## [About this task]
Quote the lines below exactly, from the one that holds "- change: colour" through the final line of the records, and only those.
'''
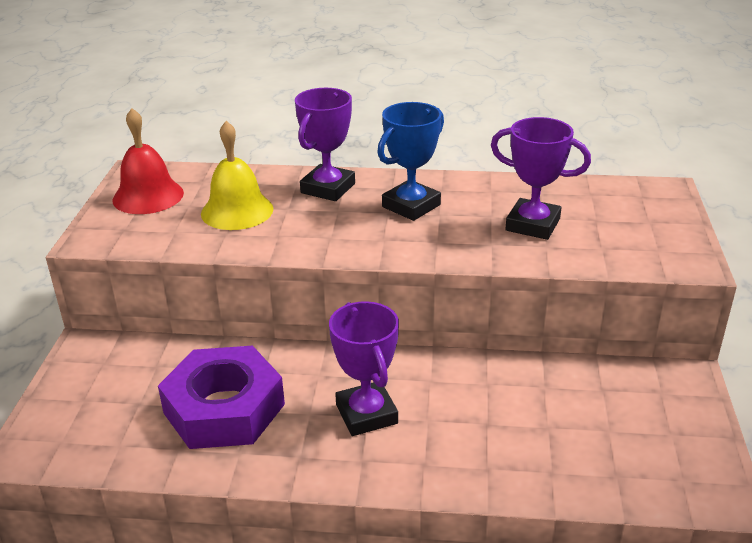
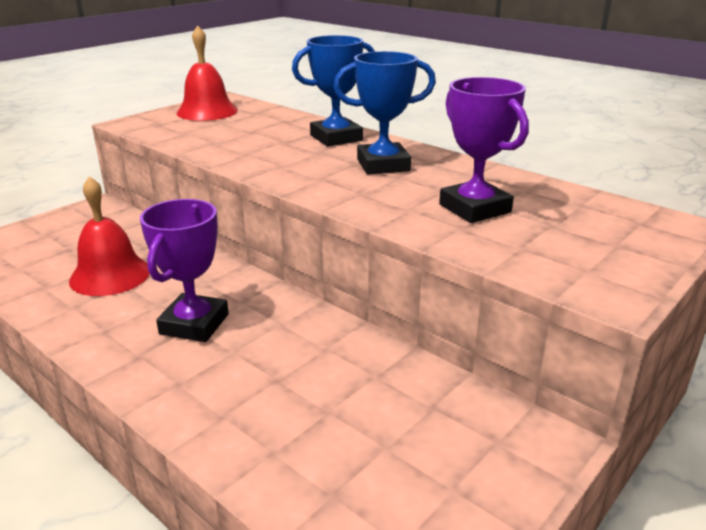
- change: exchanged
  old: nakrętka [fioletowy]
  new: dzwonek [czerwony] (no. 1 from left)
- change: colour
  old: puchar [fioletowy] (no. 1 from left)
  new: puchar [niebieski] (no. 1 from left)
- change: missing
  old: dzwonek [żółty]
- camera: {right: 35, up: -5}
'''
## [Response area]
- change: colour
  old: puchar [fioletowy] (no. 1 from left)
  new: puchar [niebieski] (no. 1 from left)
- change: missing
  old: dzwonek [żółty]
- camera: {right: 35, up: -5}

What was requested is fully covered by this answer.